Dataset excerpt:

-- Start --

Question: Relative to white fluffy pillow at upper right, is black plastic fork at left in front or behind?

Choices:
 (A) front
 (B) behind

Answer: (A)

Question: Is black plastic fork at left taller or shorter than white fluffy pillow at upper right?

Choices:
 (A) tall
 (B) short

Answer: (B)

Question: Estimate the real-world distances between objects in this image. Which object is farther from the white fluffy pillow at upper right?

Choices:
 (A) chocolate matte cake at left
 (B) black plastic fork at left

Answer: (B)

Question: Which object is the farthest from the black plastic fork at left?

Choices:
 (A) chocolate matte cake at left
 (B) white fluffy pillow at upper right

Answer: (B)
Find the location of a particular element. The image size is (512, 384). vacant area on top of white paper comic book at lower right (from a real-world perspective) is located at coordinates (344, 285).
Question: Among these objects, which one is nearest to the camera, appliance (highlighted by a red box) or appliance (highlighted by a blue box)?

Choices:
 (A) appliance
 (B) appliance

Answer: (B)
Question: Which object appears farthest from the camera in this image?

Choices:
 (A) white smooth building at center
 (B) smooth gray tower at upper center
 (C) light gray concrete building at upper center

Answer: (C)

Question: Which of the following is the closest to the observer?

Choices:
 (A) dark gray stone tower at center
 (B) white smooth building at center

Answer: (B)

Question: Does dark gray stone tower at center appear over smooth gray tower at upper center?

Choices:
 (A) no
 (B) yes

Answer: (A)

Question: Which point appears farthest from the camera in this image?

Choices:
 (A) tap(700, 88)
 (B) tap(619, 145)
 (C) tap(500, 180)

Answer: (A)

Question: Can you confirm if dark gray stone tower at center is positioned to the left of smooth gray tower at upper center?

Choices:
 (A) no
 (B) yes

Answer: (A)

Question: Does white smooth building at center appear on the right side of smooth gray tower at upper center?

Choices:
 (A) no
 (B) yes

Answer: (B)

-- End --

**EXERCISE OBJECTIVE:** Rewrite the items above, substituting "silver metal fork" for every occurrence of "black plastic fork" and leaving everything else the same.

**THE ANSWER:**
Question: Relative to white fluffy pillow at upper right, is silver metal fork at left in front or behind?

Choices:
 (A) front
 (B) behind

Answer: (A)

Question: Is silver metal fork at left taller or shorter than white fluffy pillow at upper right?

Choices:
 (A) tall
 (B) short

Answer: (B)

Question: Estimate the real-world distances between objects in this image. Which object is farther from the white fluffy pillow at upper right?

Choices:
 (A) chocolate matte cake at left
 (B) silver metal fork at left

Answer: (B)

Question: Which object is the farthest from the silver metal fork at left?

Choices:
 (A) chocolate matte cake at left
 (B) white fluffy pillow at upper right

Answer: (B)
Find the location of a particular element. The image size is (512, 384). vacant area on top of white paper comic book at lower right (from a real-world perspective) is located at coordinates (344, 285).
Question: Among these objects, which one is nearest to the camera, appliance (highlighted by a red box) or appliance (highlighted by a blue box)?

Choices:
 (A) appliance
 (B) appliance

Answer: (B)
Question: Which object appears farthest from the camera in this image?

Choices:
 (A) white smooth building at center
 (B) smooth gray tower at upper center
 (C) light gray concrete building at upper center

Answer: (C)

Question: Which of the following is the closest to the observer?

Choices:
 (A) dark gray stone tower at center
 (B) white smooth building at center

Answer: (B)

Question: Does dark gray stone tower at center appear over smooth gray tower at upper center?

Choices:
 (A) no
 (B) yes

Answer: (A)

Question: Which point appears farthest from the camera in this image?

Choices:
 (A) tap(700, 88)
 (B) tap(619, 145)
 (C) tap(500, 180)

Answer: (A)

Question: Can you confirm if dark gray stone tower at center is positioned to the left of smooth gray tower at upper center?

Choices:
 (A) no
 (B) yes

Answer: (A)

Question: Does white smooth building at center appear on the right side of smooth gray tower at upper center?

Choices:
 (A) no
 (B) yes

Answer: (B)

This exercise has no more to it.